Image change detection data
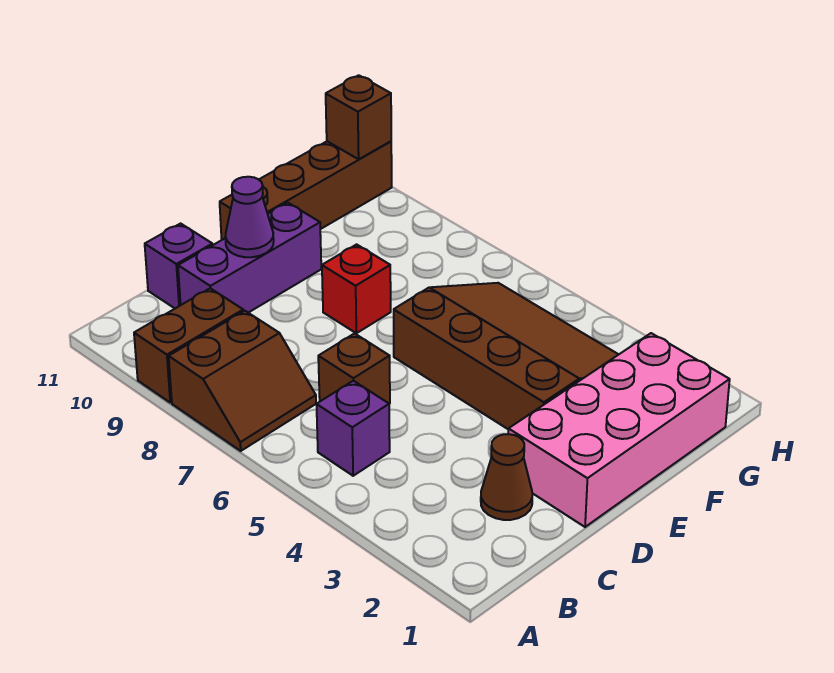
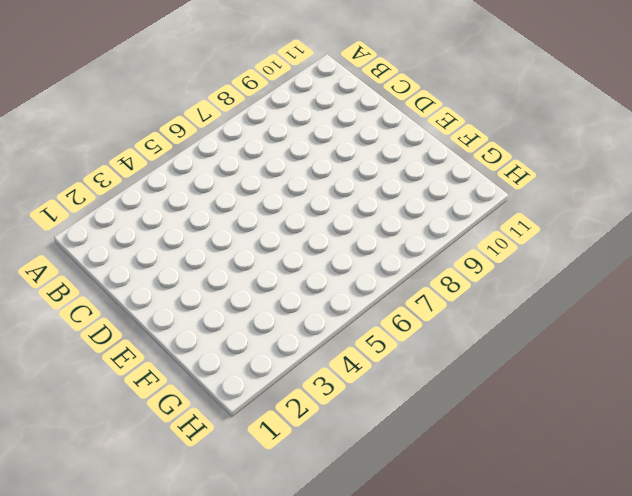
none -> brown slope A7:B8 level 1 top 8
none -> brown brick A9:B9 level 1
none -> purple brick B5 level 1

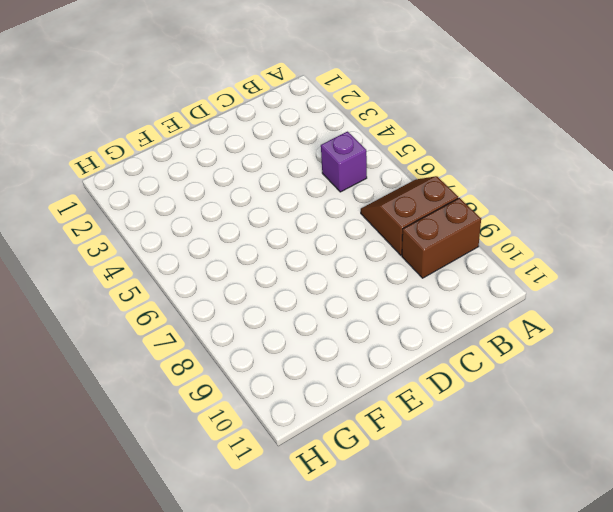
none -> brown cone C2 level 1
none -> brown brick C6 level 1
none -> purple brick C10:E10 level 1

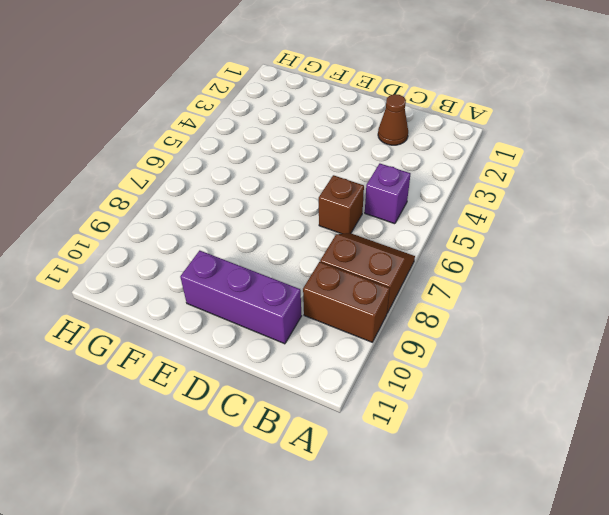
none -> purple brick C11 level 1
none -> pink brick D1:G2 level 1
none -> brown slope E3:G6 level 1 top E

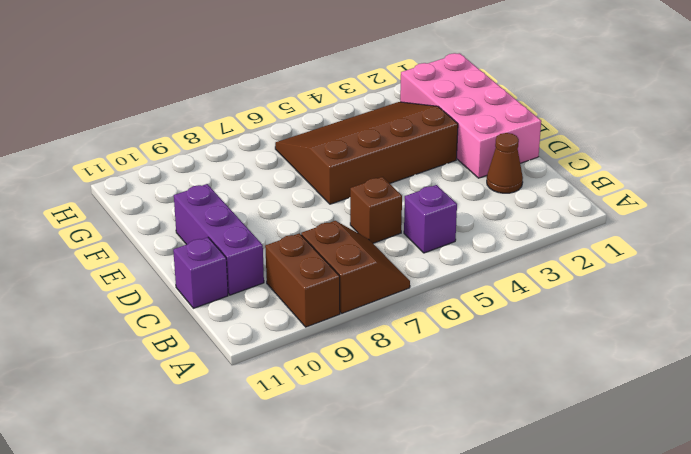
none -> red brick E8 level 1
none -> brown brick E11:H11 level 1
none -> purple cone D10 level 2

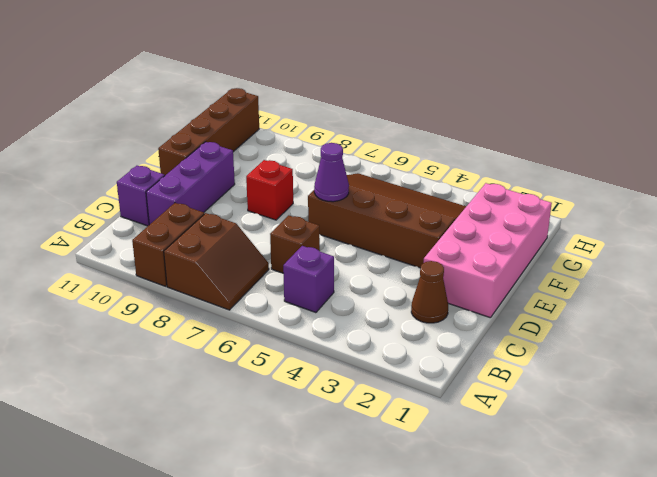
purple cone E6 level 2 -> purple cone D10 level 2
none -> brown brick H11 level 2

---

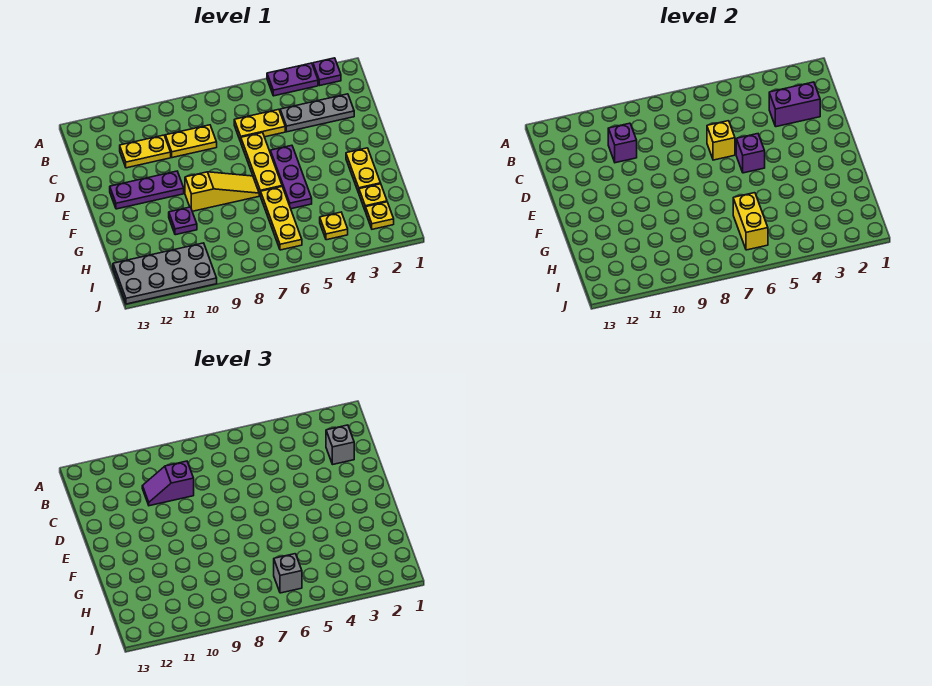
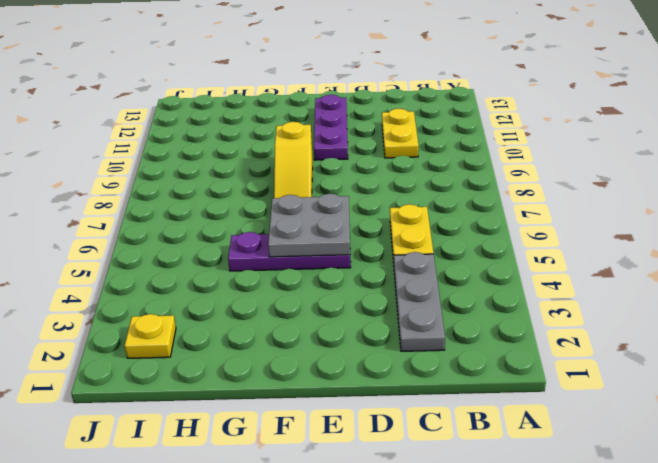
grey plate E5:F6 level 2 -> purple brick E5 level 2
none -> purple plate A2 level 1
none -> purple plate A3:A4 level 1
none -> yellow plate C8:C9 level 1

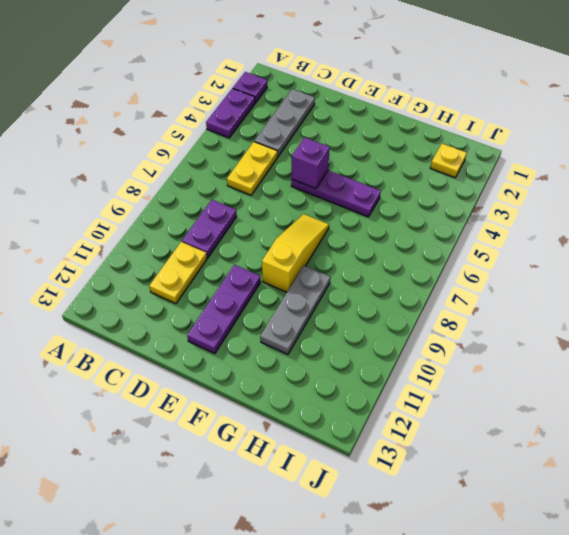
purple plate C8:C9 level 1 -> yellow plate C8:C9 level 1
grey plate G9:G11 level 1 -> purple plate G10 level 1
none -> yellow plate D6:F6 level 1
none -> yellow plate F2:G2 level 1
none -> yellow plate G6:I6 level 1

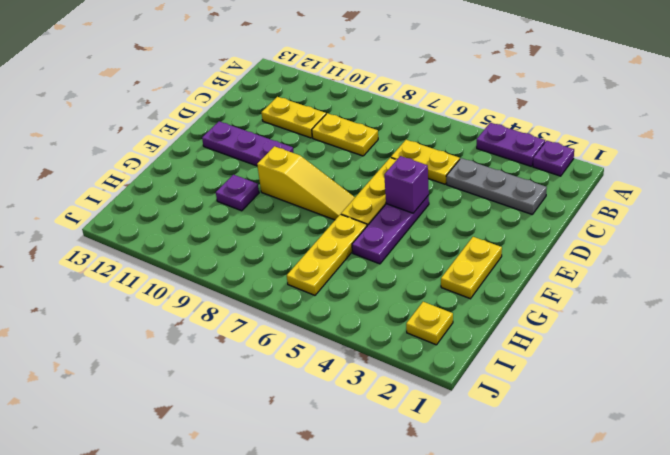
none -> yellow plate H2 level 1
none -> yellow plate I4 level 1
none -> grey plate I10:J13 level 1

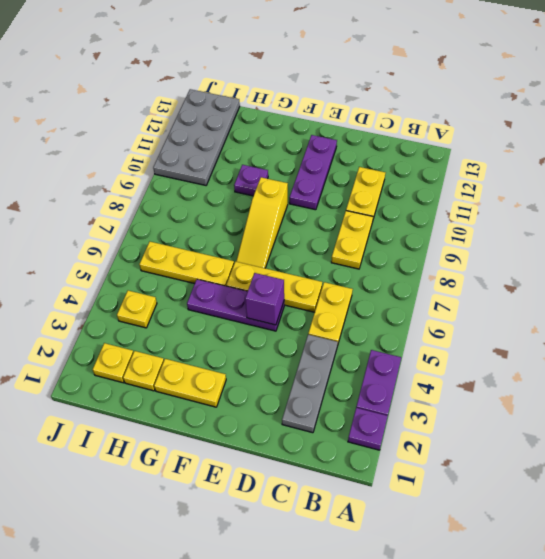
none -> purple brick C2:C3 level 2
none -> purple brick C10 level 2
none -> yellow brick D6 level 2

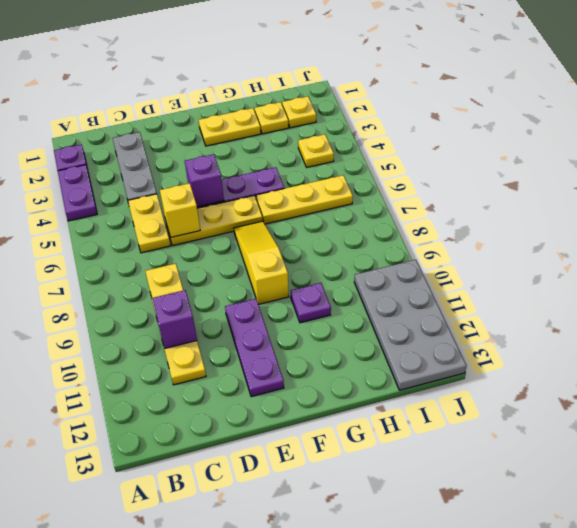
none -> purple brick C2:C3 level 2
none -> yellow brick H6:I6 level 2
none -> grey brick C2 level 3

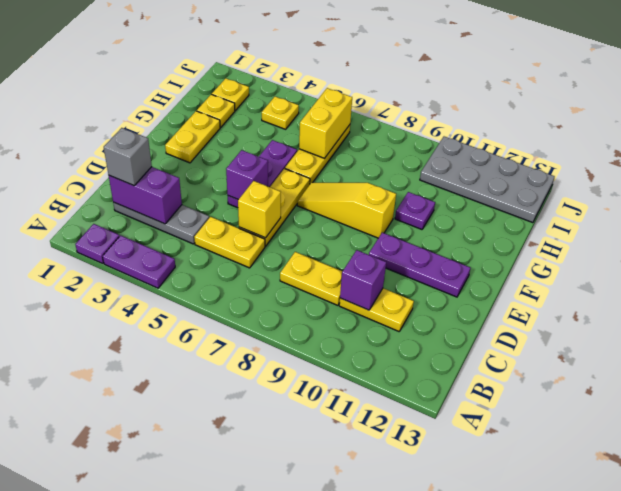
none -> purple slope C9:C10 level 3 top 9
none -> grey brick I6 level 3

* _WHAT IS EXPECTED_
What lines of the data include the word "cone"? Copy each of them.

* _EXPECTED OUTPUT_
none -> brown cone C2 level 1
none -> purple cone D10 level 2
purple cone E6 level 2 -> purple cone D10 level 2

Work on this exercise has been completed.